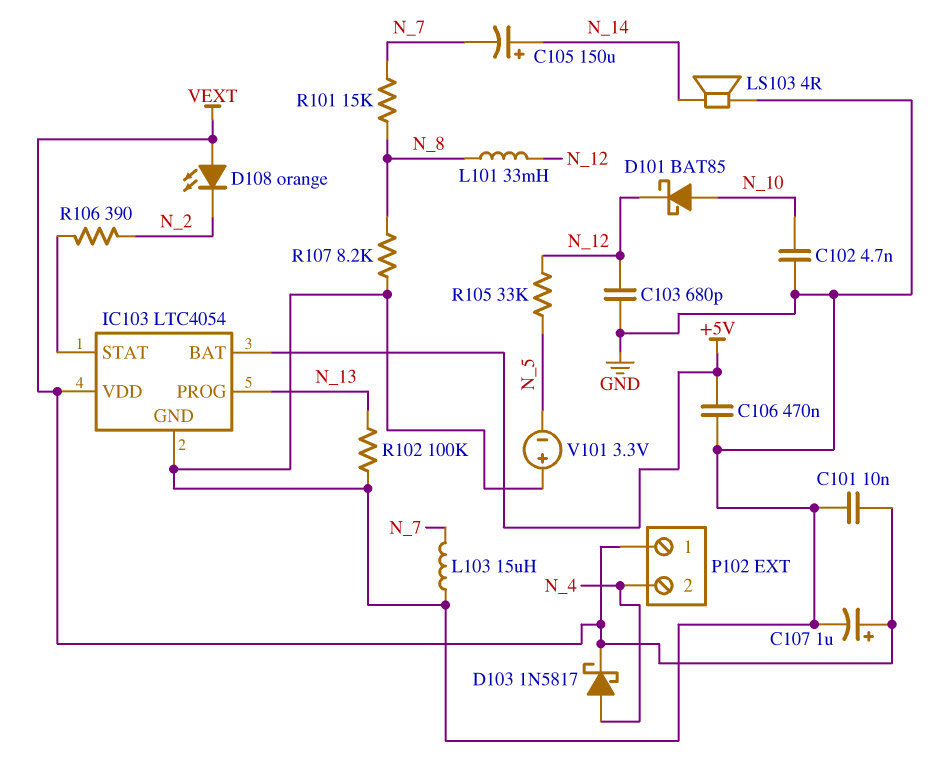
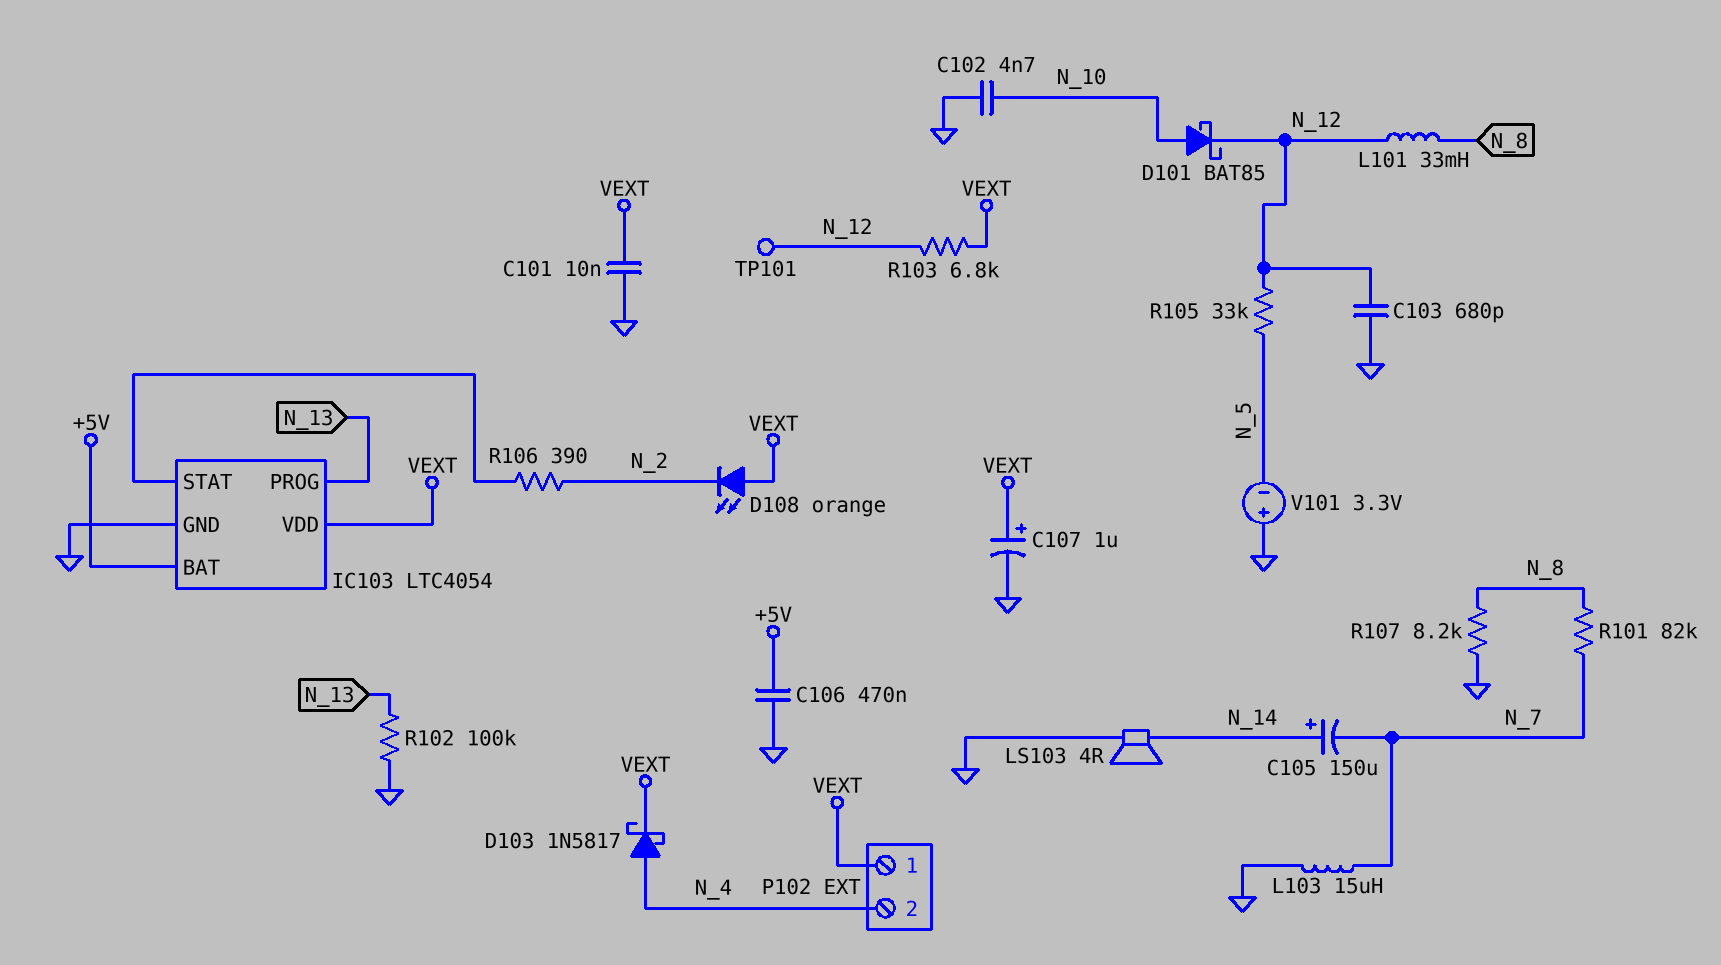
R101: 15k (N_7, N_8) -> 82k (N_7, N_8)
R103: none -> 6.8k (N_12, VEXT)
TP101: none -> test point (N_12)

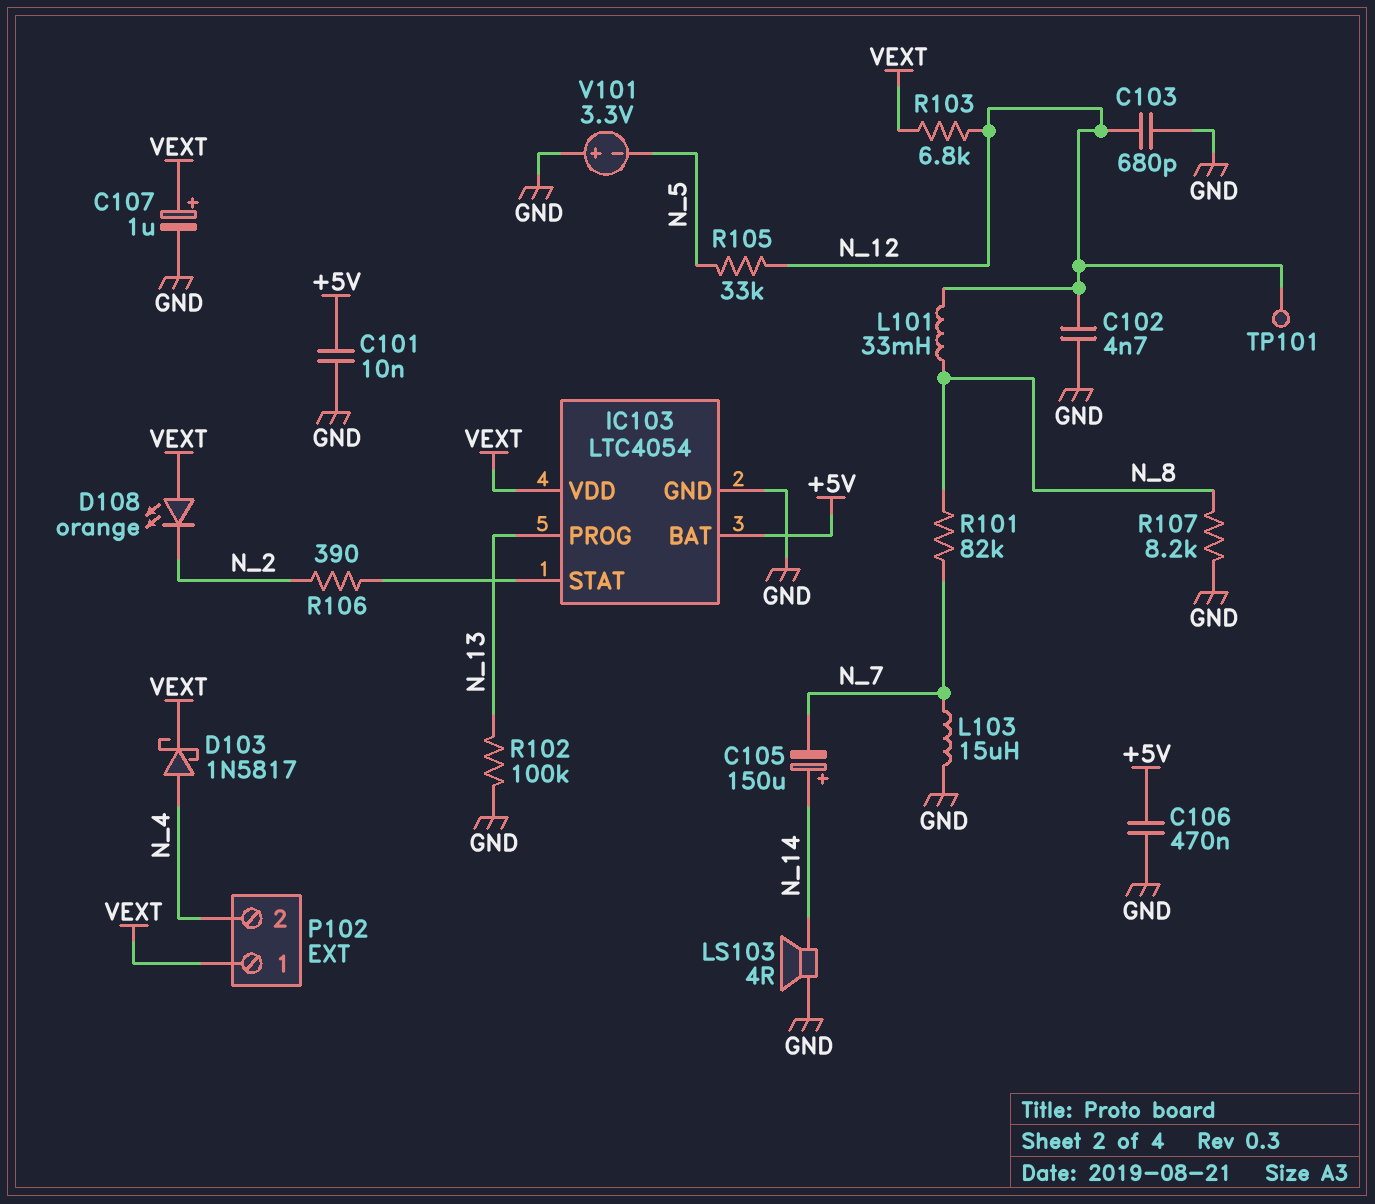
C101: 10nF (GND, VEXT) -> 10nF (+5V, GND)
C102: 4.7nF (GND, N_10) -> 4.7nF (GND, N_12)
D101: schottky BAT85 (A N_10, K N_12) -> none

☆ ☆ ☆ ☆ ☆ ☆ ☆

# TRY IT
Copy every line of the data that holds the string "none".

# RESULT OF THIS EXERCISE
R103: none -> 6.8k (N_12, VEXT)
TP101: none -> test point (N_12)
D101: schottky BAT85 (A N_10, K N_12) -> none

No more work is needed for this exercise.